AIM OF THE TASK: Your reply must hold the lines from the one containing "orange trapezoid: (92, 284)" to the end of the entries, copied exactly, with pictures excluded.
*** EXCERPTED RECORDS ***
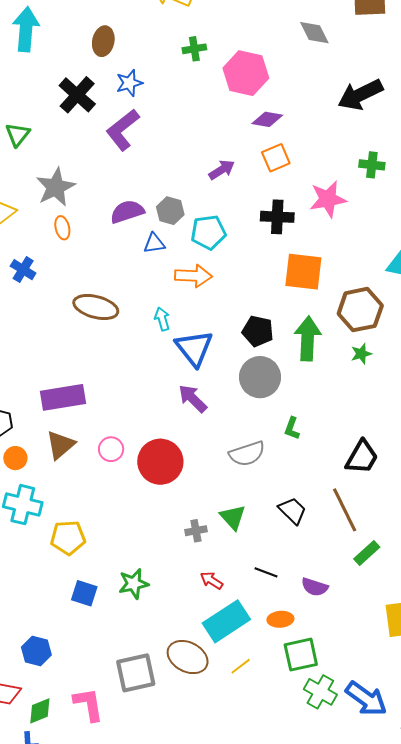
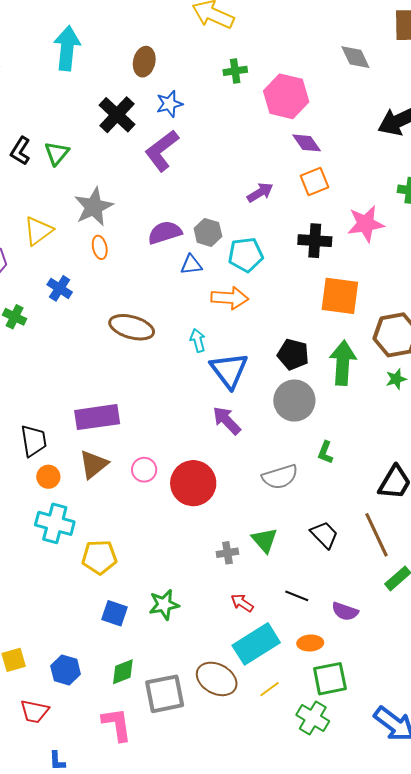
purple diamond: (267, 119) -> (307, 143), turned 44
green cross: (320, 692) -> (313, 718), moved
green diamond: (40, 711) -> (123, 672), moved

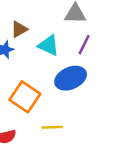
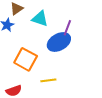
purple line: (84, 45) -> (67, 28), moved

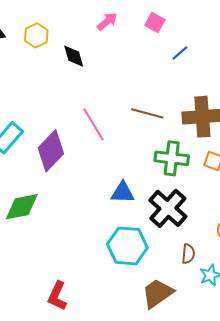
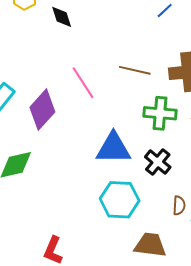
blue triangle: (123, 193) -> (113, 148), size x1.5
black cross: (168, 208) -> (158, 162), size x0.7
brown trapezoid: (157, 293) -> (150, 245), turned 44

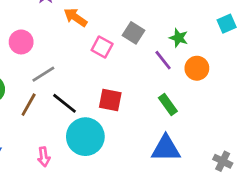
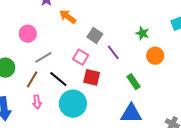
gray square: (133, 33) -> (95, 35), moved
pink square: (102, 47) -> (81, 57), moved
purple line: (163, 60) -> (113, 52), moved
pink arrow: (44, 157) -> (37, 102), moved

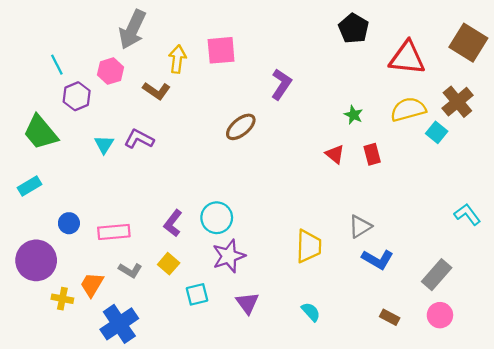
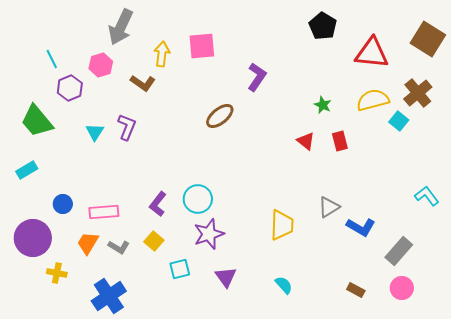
purple L-shape: (139, 139) -> (127, 127), turned 84
blue L-shape: (378, 259) -> (361, 227), moved
orange trapezoid: (92, 284) -> (88, 243), moved

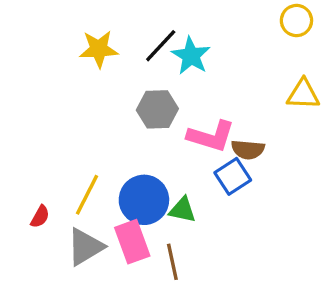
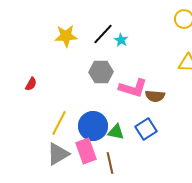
cyan star: (191, 56) -> (121, 40), size x0.6
blue square: (233, 176) -> (146, 129), moved
red semicircle: (40, 217) -> (31, 84), moved

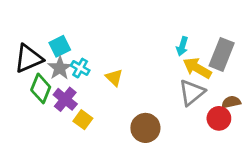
*** End of EXCERPTED RECORDS ***
SOLUTION FOR THIS EXERCISE:
orange trapezoid: (92, 284) -> (88, 243), moved

cyan star: (191, 56) -> (121, 40), size x0.6
blue square: (233, 176) -> (146, 129), moved
red semicircle: (40, 217) -> (31, 84), moved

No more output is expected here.